Job item: This exercise calls for retyping every line below exactly, with the images omitted.

Data extracted from a collection

#####

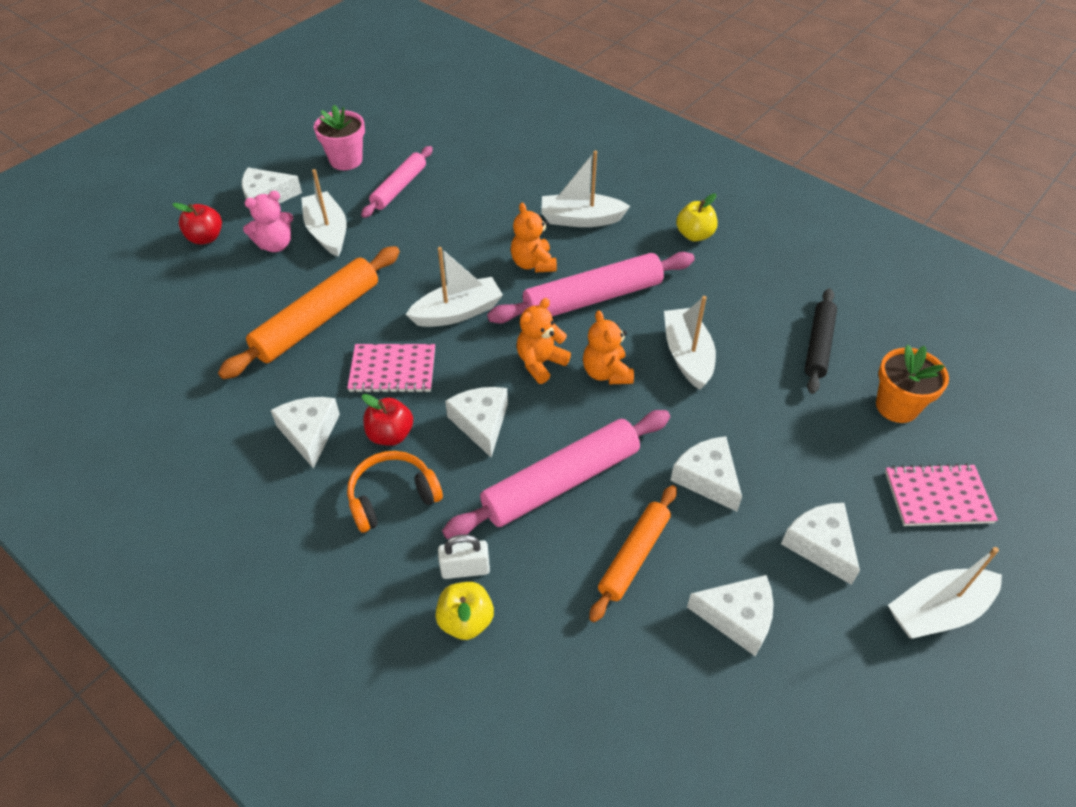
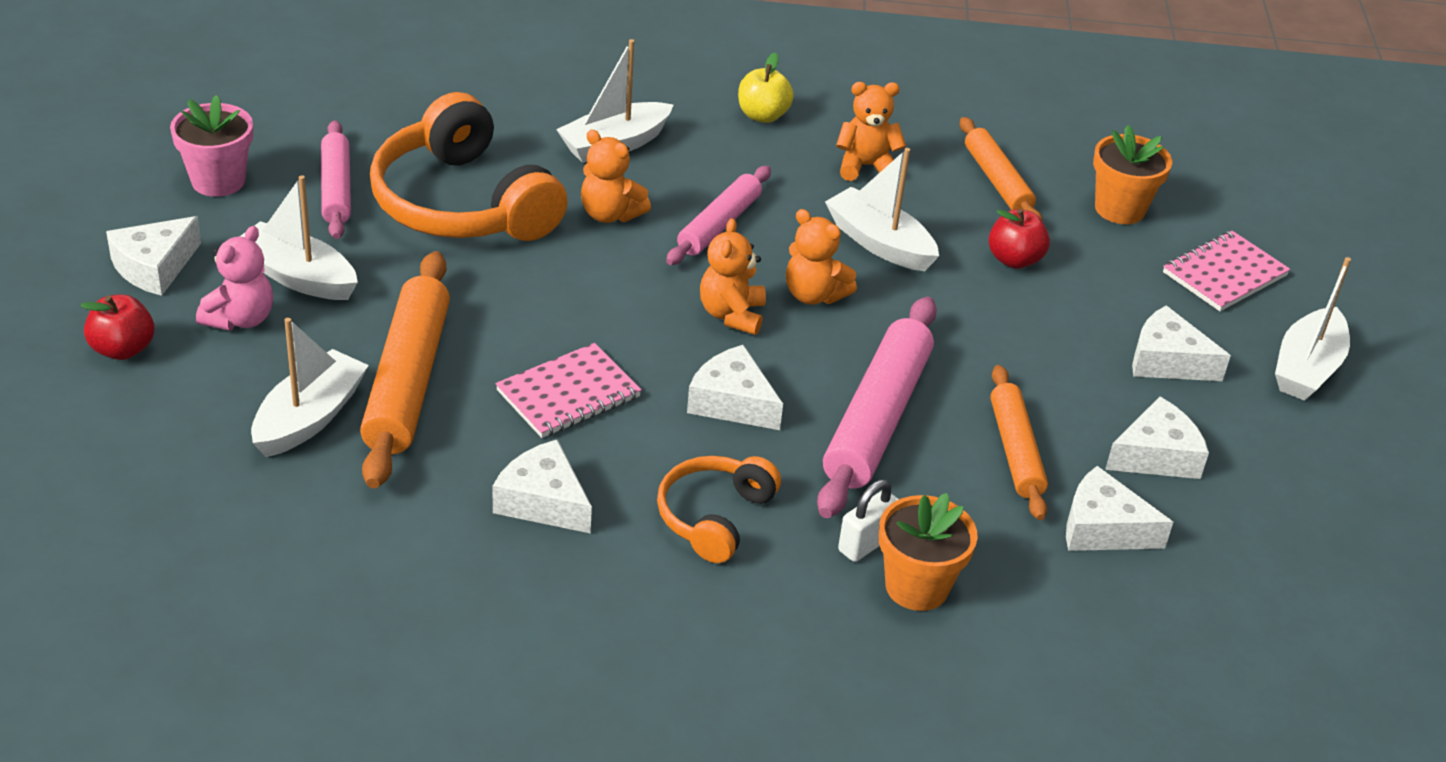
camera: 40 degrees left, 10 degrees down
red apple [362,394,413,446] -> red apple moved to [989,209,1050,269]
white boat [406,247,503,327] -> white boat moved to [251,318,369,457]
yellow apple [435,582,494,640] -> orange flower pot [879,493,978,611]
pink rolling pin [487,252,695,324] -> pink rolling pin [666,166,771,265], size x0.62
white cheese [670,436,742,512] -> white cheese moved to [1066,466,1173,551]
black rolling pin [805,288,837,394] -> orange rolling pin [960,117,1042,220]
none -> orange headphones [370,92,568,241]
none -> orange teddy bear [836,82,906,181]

#####

Your solution:
camera: 40 degrees left, 10 degrees down
red apple [362,394,413,446] -> red apple moved to [989,209,1050,269]
white boat [406,247,503,327] -> white boat moved to [251,318,369,457]
yellow apple [435,582,494,640] -> orange flower pot [879,493,978,611]
pink rolling pin [487,252,695,324] -> pink rolling pin [666,166,771,265], size x0.62
white cheese [670,436,742,512] -> white cheese moved to [1066,466,1173,551]
black rolling pin [805,288,837,394] -> orange rolling pin [960,117,1042,220]
none -> orange headphones [370,92,568,241]
none -> orange teddy bear [836,82,906,181]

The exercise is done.